[Opening INPUT FOR THIS TASK section]
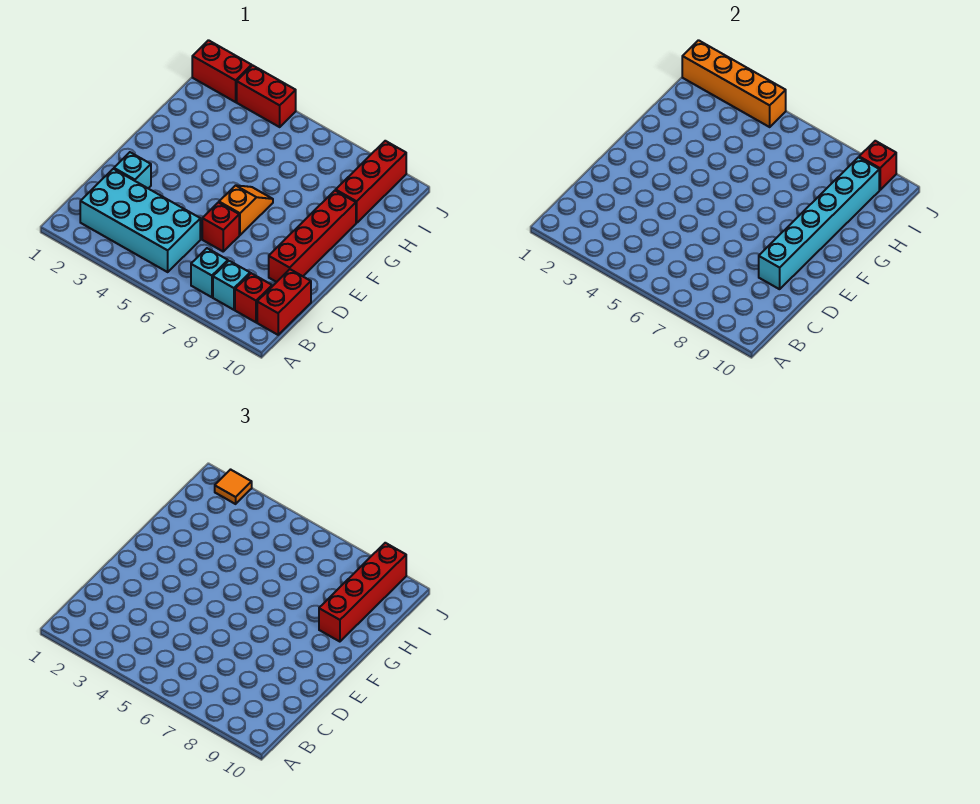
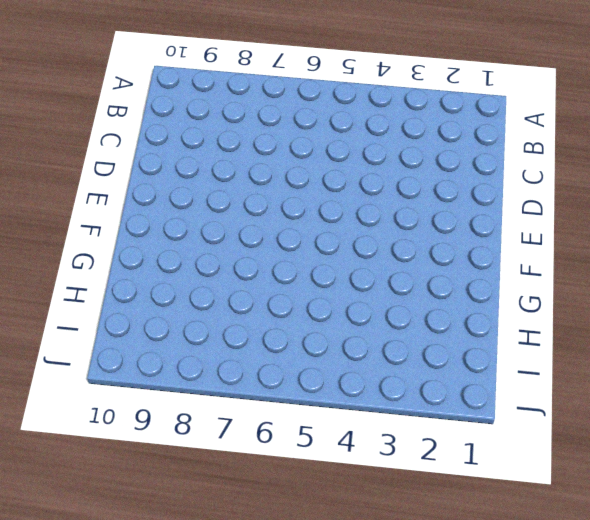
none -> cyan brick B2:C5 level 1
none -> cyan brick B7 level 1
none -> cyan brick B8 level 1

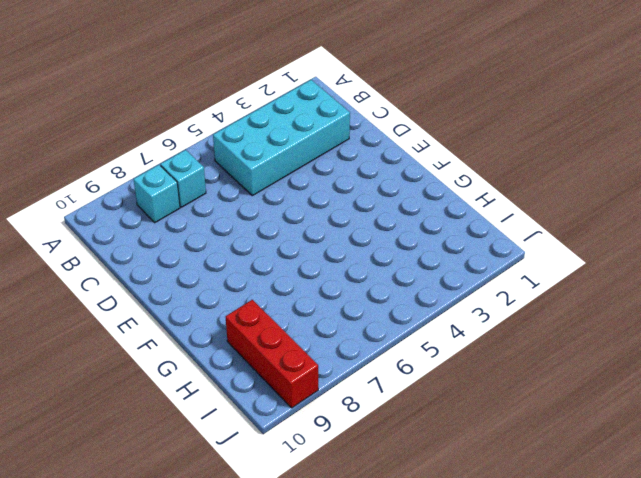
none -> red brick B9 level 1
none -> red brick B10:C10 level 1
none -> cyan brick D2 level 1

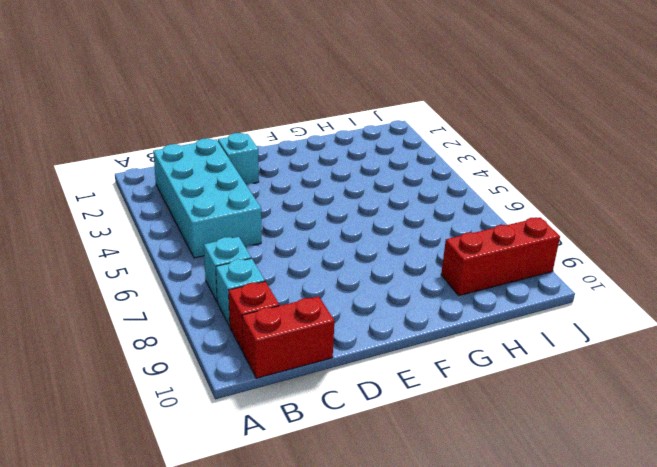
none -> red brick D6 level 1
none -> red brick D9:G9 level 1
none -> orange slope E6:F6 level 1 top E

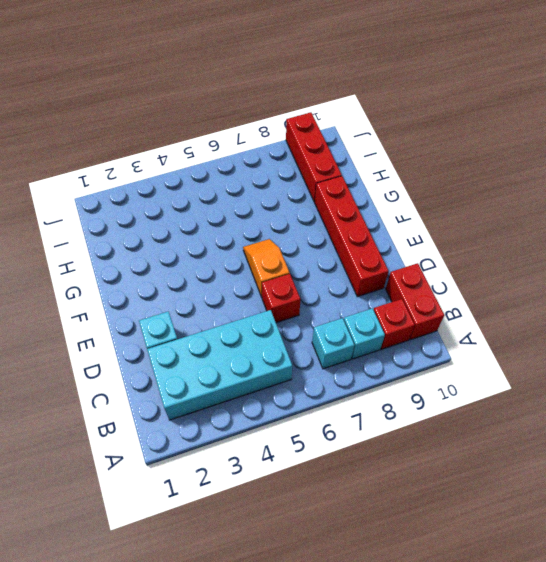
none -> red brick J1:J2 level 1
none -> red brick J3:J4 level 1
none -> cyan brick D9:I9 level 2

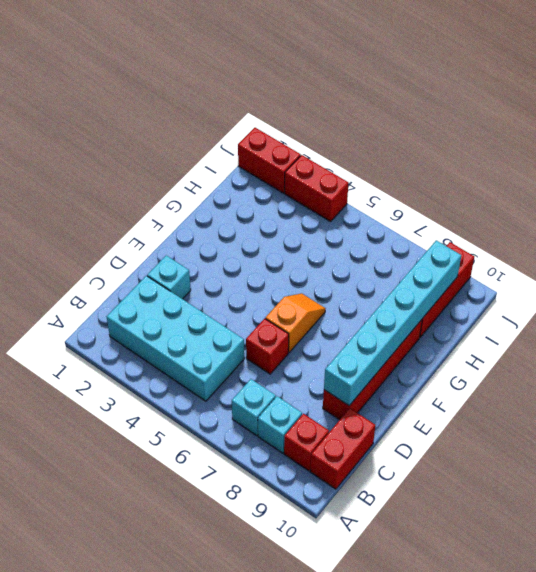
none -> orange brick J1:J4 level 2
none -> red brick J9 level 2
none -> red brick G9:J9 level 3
[Closing INPUT FOR THIS TASK section]
* _TASK TO CARRY OUT_
Show every line from the entries that includes the word "orange".

* _RESPONSE BELOW_
none -> orange slope E6:F6 level 1 top E
none -> orange brick J1:J4 level 2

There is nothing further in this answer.